What is needed.
Below are the records; copy each line in them that holds the word "degrees".

Dataset content.
==*==

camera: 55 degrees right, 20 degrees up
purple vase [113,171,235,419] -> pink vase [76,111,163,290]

==*==

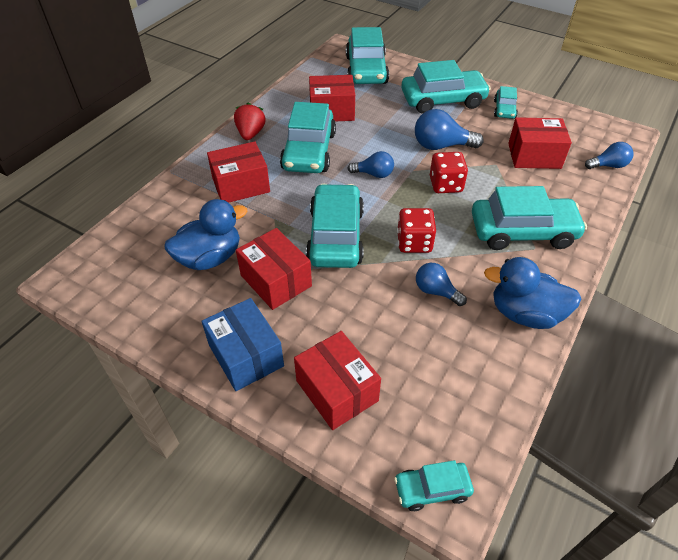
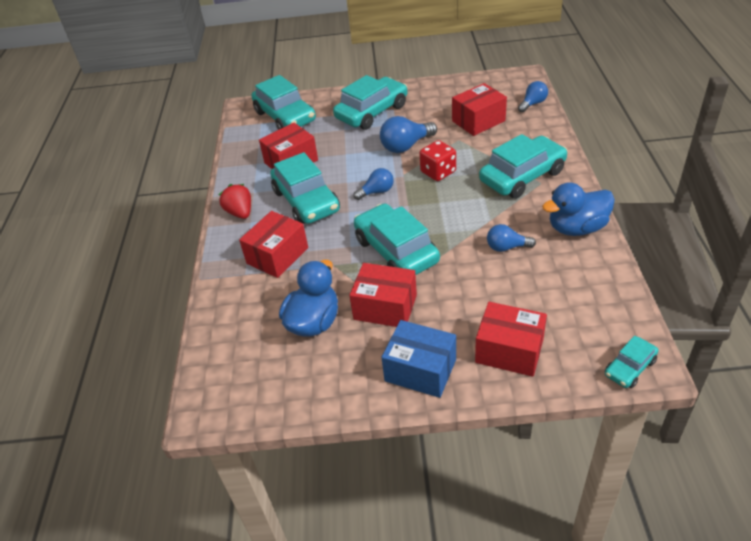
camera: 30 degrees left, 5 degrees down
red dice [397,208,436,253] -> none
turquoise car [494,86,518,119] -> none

==*==

Response.
camera: 55 degrees right, 20 degrees up
camera: 30 degrees left, 5 degrees down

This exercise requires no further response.